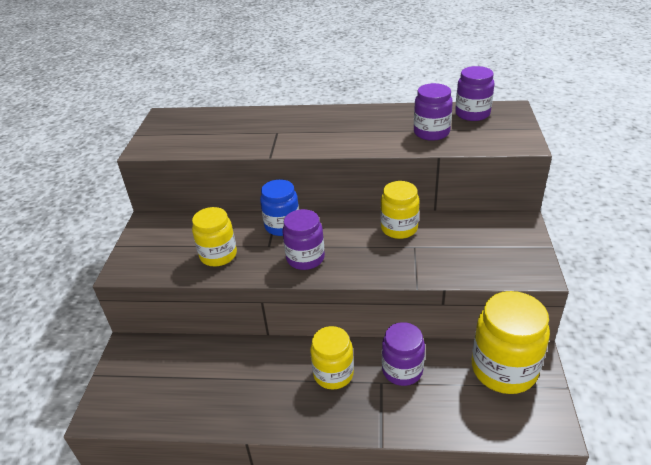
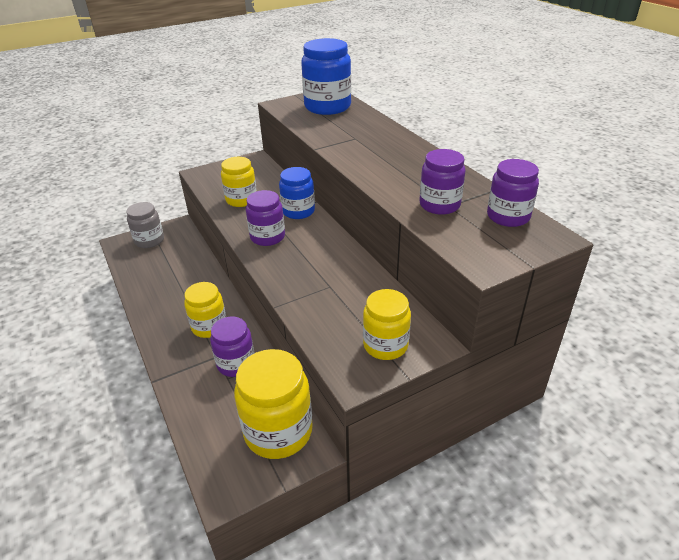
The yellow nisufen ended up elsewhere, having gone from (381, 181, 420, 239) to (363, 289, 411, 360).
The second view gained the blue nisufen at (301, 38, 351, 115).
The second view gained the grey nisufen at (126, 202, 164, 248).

Problem to solve: Each line from the one containing "The second view gained the blue" to the end of the listing above should be copied exactly, and nothing else.

Worked solution:
The second view gained the blue nisufen at (301, 38, 351, 115).
The second view gained the grey nisufen at (126, 202, 164, 248).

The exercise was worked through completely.